• Problem: Quote the lines below from the one containing "IC1 pin V-: +3V3 -> GND" to the final line, both ends included; exclude the pictures.

• Dataset excerpts:
□ □ □ □ □
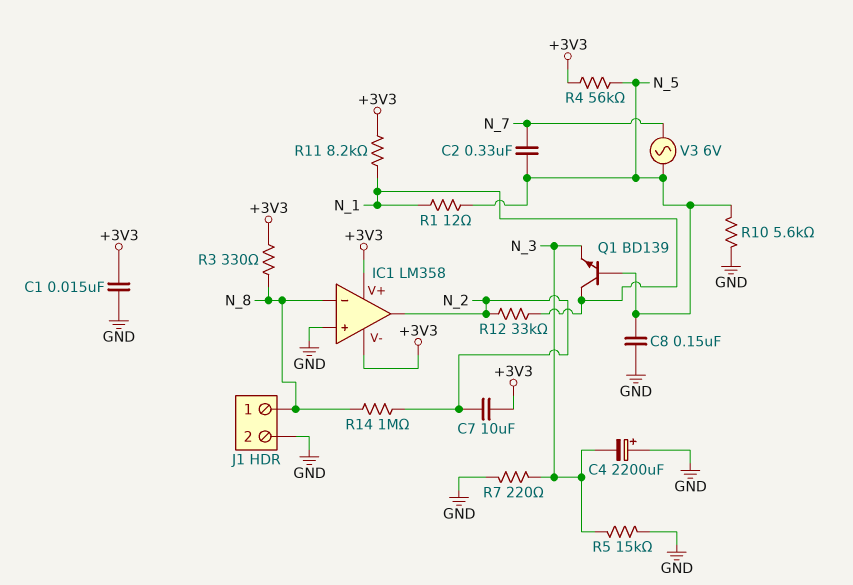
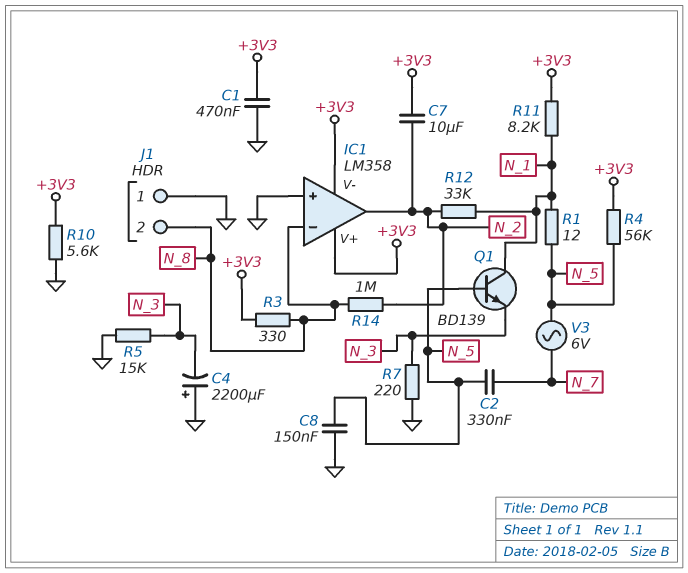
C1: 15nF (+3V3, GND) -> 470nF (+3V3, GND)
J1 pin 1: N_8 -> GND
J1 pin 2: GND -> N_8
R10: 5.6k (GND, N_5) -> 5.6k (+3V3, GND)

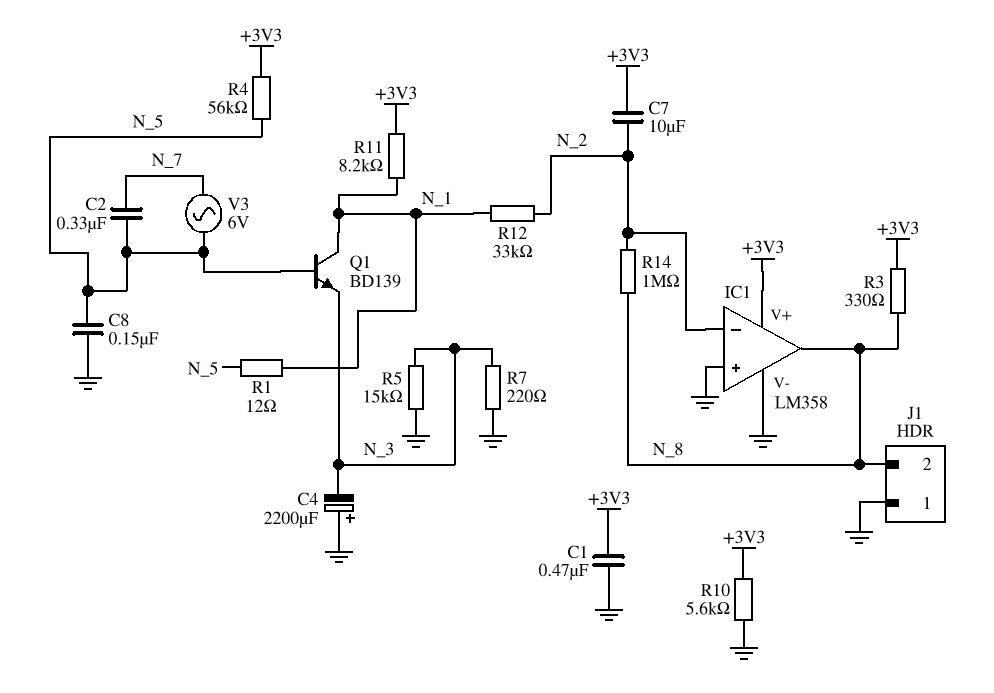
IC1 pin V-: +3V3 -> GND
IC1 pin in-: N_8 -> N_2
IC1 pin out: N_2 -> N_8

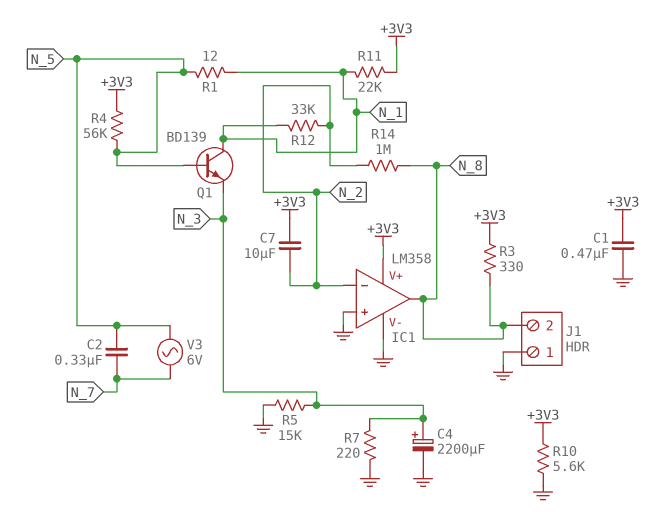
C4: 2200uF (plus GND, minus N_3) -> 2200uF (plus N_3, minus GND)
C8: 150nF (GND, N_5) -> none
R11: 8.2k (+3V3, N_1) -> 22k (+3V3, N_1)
□ □ □ □ □
• Result below:
IC1 pin V-: +3V3 -> GND
IC1 pin in-: N_8 -> N_2
IC1 pin out: N_2 -> N_8

C4: 2200uF (plus GND, minus N_3) -> 2200uF (plus N_3, minus GND)
C8: 150nF (GND, N_5) -> none
R11: 8.2k (+3V3, N_1) -> 22k (+3V3, N_1)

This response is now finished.